-- Begin --
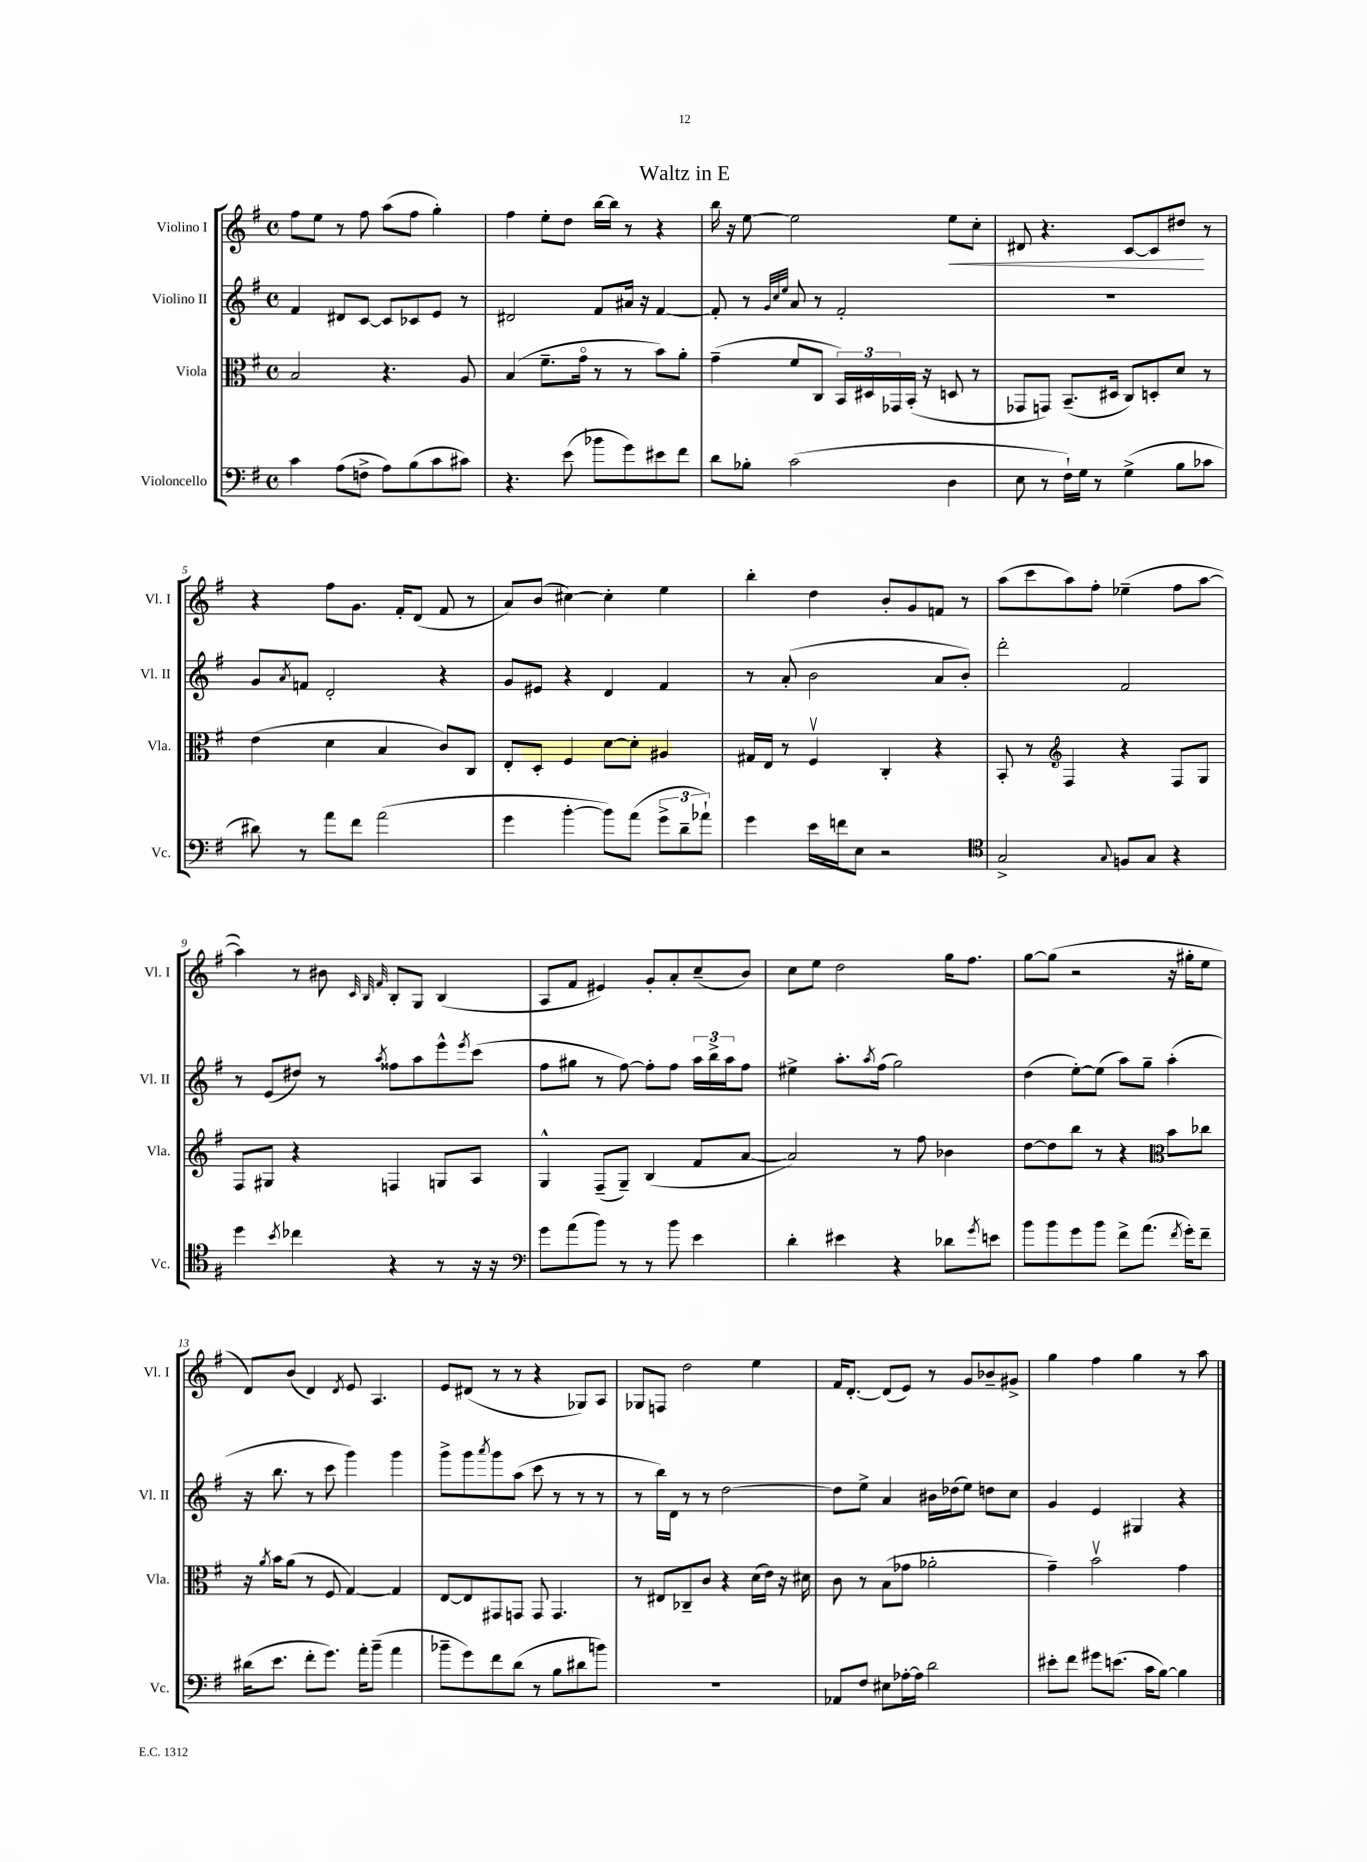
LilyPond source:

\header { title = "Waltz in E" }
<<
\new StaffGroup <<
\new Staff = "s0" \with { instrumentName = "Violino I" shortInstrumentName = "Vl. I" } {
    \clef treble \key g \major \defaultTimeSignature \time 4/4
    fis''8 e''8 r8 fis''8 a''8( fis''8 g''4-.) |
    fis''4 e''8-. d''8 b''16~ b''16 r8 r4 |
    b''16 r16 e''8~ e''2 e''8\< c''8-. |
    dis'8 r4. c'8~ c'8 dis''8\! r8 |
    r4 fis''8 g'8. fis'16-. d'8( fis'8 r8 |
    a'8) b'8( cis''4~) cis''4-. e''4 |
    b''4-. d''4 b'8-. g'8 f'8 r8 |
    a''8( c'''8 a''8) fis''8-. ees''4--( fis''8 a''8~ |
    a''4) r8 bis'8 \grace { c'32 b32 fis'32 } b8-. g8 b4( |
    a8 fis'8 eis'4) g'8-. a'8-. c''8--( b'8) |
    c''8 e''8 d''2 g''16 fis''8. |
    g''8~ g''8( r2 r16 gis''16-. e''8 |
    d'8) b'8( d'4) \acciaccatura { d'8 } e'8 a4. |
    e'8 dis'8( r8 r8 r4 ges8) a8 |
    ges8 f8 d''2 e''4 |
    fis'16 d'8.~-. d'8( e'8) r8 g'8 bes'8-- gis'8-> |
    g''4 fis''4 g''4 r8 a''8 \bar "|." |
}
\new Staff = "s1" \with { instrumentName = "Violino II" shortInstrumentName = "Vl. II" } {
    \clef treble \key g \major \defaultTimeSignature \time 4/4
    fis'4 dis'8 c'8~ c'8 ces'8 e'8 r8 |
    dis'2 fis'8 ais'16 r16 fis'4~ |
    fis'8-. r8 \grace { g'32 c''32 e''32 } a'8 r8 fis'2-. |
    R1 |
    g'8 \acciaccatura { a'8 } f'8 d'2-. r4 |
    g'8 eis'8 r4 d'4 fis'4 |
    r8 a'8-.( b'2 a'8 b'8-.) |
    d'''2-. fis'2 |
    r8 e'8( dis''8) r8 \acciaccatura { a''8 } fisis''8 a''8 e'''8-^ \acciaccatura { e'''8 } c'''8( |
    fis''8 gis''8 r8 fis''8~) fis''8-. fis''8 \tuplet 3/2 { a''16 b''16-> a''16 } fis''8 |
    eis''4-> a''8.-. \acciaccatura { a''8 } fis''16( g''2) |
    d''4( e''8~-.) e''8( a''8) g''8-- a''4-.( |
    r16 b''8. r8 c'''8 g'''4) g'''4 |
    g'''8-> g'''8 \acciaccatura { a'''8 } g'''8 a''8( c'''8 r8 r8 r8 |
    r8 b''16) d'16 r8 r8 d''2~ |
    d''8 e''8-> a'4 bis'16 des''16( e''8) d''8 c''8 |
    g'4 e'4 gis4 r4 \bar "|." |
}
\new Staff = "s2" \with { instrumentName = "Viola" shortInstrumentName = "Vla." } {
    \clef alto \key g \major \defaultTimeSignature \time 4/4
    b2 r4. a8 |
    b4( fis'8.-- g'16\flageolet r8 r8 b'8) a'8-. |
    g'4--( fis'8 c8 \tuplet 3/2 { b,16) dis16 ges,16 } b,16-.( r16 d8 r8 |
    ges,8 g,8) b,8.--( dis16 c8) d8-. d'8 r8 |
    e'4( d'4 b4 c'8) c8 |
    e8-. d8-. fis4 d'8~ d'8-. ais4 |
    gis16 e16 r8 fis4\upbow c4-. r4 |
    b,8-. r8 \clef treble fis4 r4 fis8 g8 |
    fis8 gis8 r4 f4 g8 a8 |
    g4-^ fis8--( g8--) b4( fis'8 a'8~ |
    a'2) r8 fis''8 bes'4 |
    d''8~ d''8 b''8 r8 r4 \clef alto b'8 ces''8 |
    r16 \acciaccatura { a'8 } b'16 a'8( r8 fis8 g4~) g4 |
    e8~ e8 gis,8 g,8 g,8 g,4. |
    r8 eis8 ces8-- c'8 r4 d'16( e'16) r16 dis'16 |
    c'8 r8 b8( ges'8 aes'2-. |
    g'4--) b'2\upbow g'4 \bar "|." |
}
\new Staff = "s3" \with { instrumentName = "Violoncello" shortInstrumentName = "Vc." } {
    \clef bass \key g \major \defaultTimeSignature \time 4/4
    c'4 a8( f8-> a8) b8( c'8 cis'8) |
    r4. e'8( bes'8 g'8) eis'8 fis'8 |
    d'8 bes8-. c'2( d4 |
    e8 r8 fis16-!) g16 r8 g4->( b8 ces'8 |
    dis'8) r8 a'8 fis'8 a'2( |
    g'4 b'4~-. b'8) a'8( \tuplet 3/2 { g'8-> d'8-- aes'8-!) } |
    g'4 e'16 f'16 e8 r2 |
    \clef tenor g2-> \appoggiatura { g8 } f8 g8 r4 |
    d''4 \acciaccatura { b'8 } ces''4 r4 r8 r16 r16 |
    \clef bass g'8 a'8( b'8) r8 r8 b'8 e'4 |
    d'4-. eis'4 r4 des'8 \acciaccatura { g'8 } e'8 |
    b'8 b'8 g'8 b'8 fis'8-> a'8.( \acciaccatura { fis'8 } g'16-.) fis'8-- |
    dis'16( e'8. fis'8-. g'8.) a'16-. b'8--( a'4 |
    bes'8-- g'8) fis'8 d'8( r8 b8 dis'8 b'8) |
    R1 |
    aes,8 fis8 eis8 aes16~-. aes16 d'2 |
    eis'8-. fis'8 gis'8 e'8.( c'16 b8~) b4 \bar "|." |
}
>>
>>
-- End --
Job:
Show every line of the material above that contains the string "grace", copying each such line in full.

Result for this task:
    a''4) r8 bis'8 \grace { c'32 b32 fis'32 } b8-. g8 b4( |
    fis'8-. r8 \grace { g'32 c''32 e''32 } a'8 r8 fis'2-. |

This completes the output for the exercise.